-- THE TASK --
Reproduce the listing exactly. Omit pictures.

-- DATA TO USE --
-------
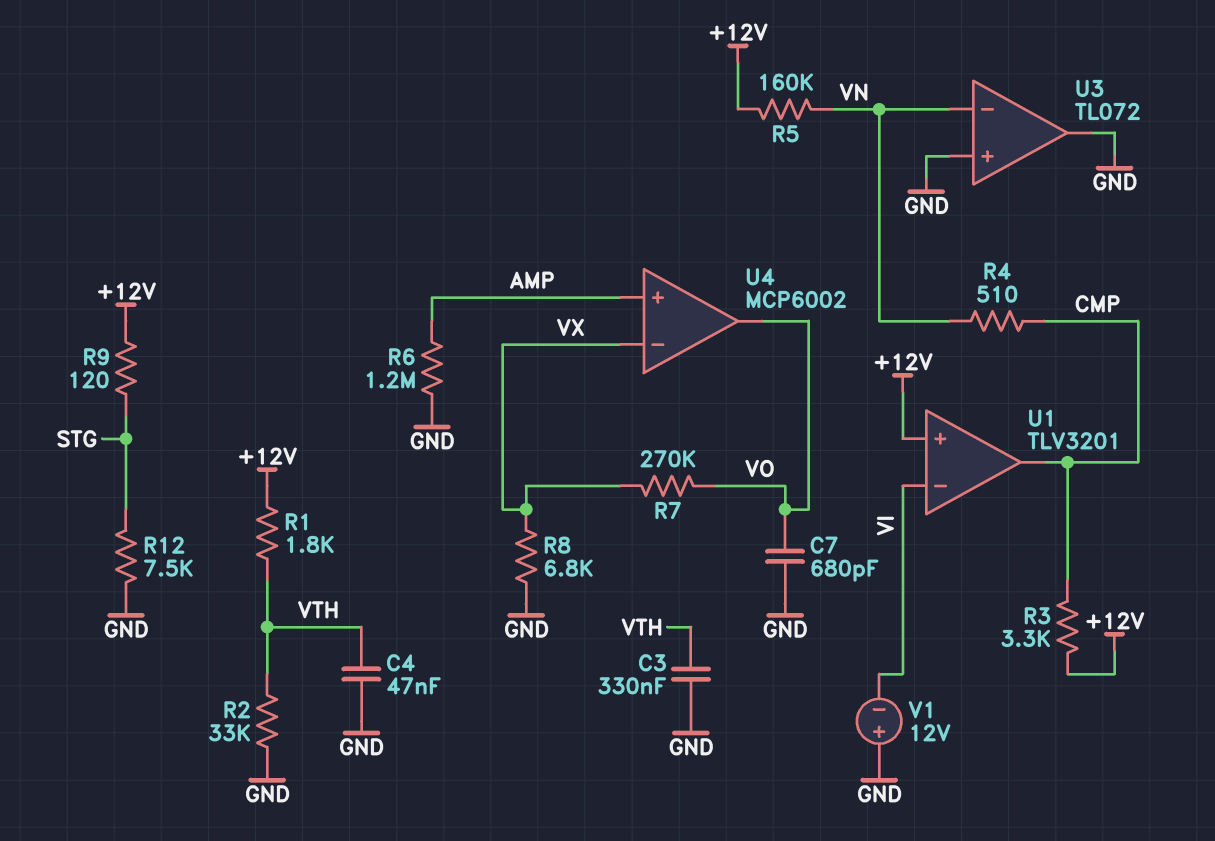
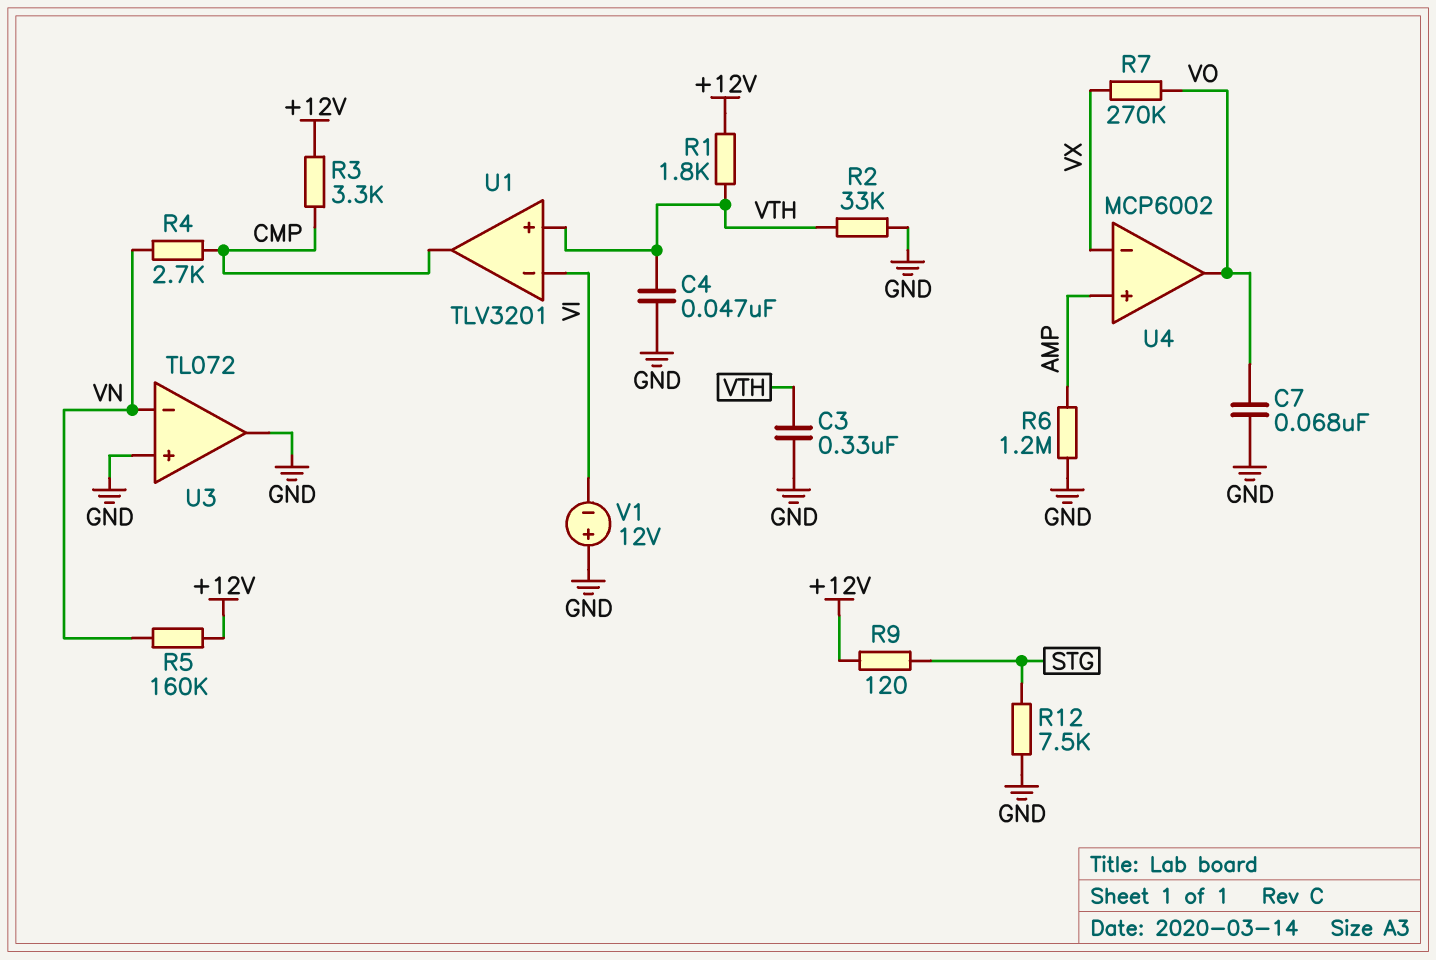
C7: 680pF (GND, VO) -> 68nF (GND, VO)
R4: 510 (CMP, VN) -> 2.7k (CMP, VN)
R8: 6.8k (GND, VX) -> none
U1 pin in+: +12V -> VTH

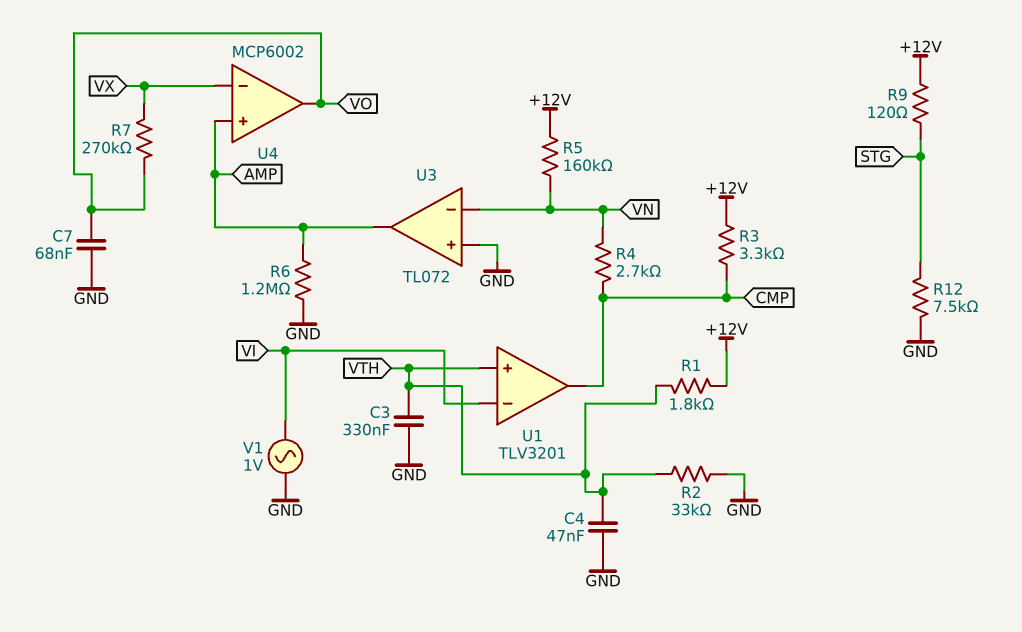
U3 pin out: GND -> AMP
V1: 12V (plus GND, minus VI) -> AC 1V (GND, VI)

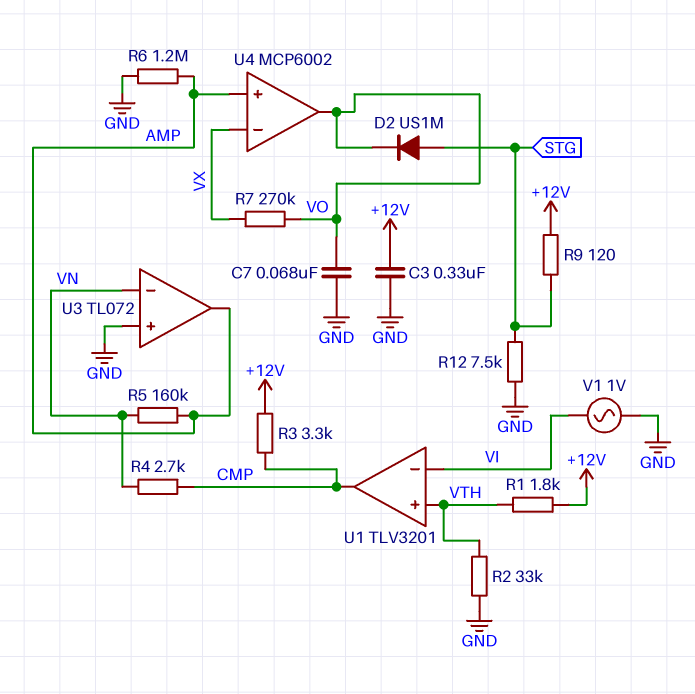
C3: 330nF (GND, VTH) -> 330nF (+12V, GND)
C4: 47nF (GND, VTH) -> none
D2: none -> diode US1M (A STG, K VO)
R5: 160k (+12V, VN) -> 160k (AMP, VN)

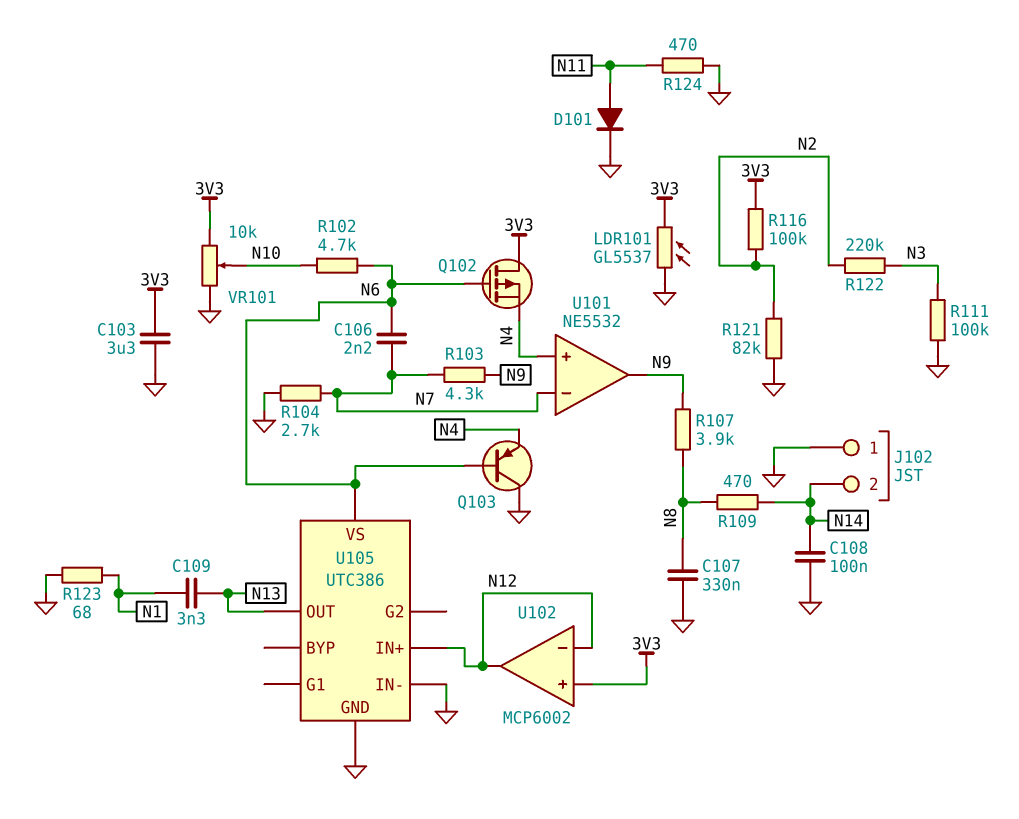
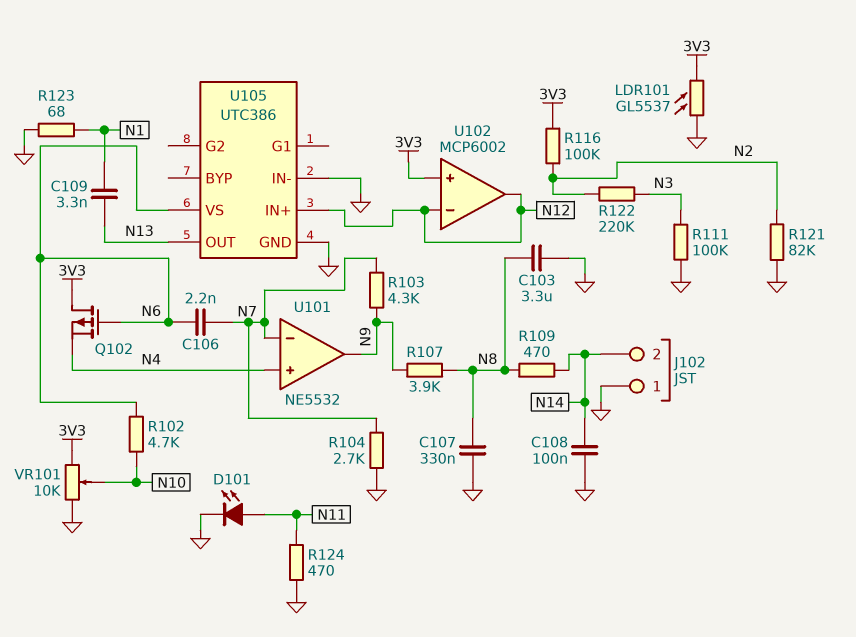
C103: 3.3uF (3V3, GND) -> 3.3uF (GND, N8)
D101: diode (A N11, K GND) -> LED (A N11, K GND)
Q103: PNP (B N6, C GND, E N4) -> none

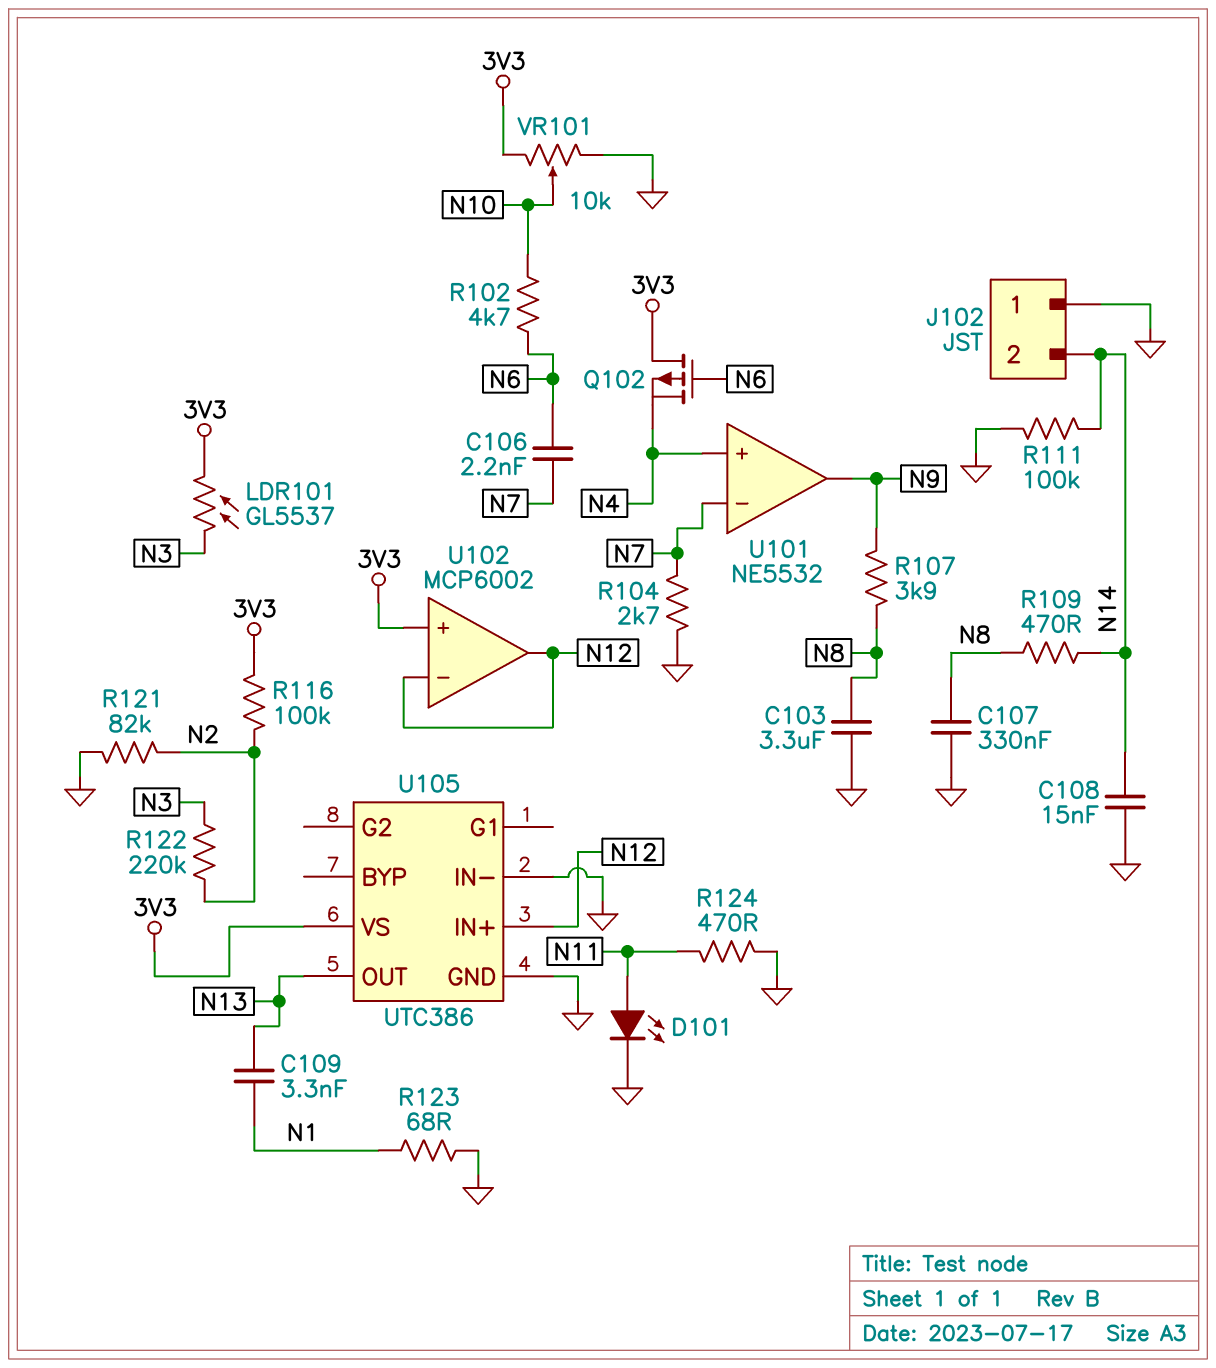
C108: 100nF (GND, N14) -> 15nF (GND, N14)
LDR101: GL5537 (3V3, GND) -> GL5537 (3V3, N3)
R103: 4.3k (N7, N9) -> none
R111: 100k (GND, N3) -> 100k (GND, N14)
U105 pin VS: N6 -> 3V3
-------
-- YOUR RESPONSE --
C7: 680pF (GND, VO) -> 68nF (GND, VO)
R4: 510 (CMP, VN) -> 2.7k (CMP, VN)
R8: 6.8k (GND, VX) -> none
U1 pin in+: +12V -> VTH

U3 pin out: GND -> AMP
V1: 12V (plus GND, minus VI) -> AC 1V (GND, VI)

C3: 330nF (GND, VTH) -> 330nF (+12V, GND)
C4: 47nF (GND, VTH) -> none
D2: none -> diode US1M (A STG, K VO)
R5: 160k (+12V, VN) -> 160k (AMP, VN)

C103: 3.3uF (3V3, GND) -> 3.3uF (GND, N8)
D101: diode (A N11, K GND) -> LED (A N11, K GND)
Q103: PNP (B N6, C GND, E N4) -> none

C108: 100nF (GND, N14) -> 15nF (GND, N14)
LDR101: GL5537 (3V3, GND) -> GL5537 (3V3, N3)
R103: 4.3k (N7, N9) -> none
R111: 100k (GND, N3) -> 100k (GND, N14)
U105 pin VS: N6 -> 3V3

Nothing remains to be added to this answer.